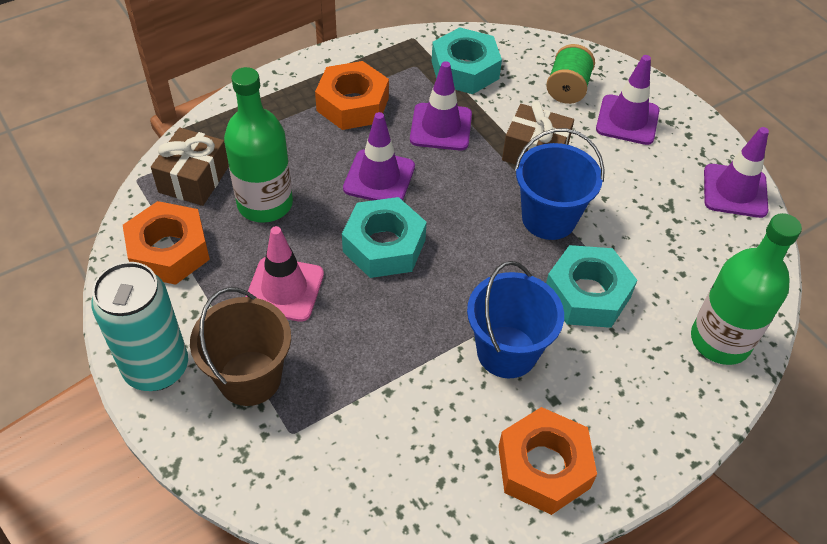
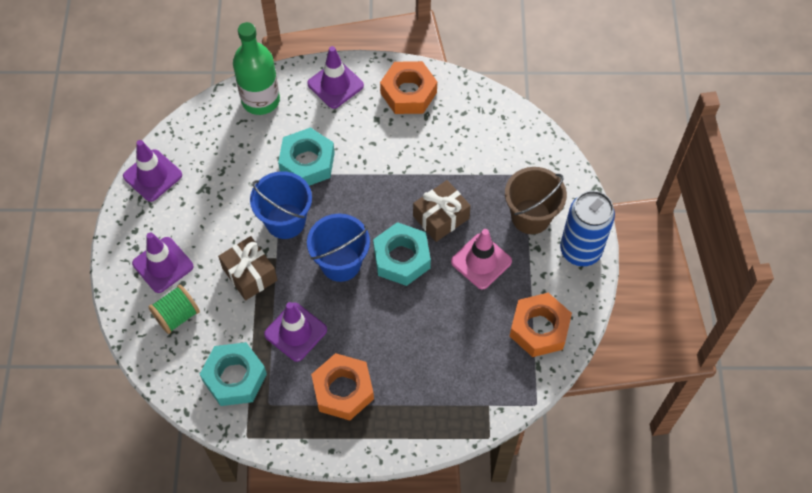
camera: 145 degrees left, 10 degrees up
(156, 368) = (580, 250): turquoise can -> blue can
(194, 179) = (495, 381): brown gift -> brown gift (441, 217)
(265, 204) = (458, 333): green bottle -> none
(379, 177) = (369, 312): purple traffic cone -> purple traffic cone (335, 85)
(506, 352) = (380, 156): blue bucket -> blue bucket (340, 263)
◆ ◆ ◆ ◆ ◆ ◆ ◆
The task ▸
Copy here each line of the preceding records with "blue" in it.

Answer section ▸
(156, 368) = (580, 250): turquoise can -> blue can
(506, 352) = (380, 156): blue bucket -> blue bucket (340, 263)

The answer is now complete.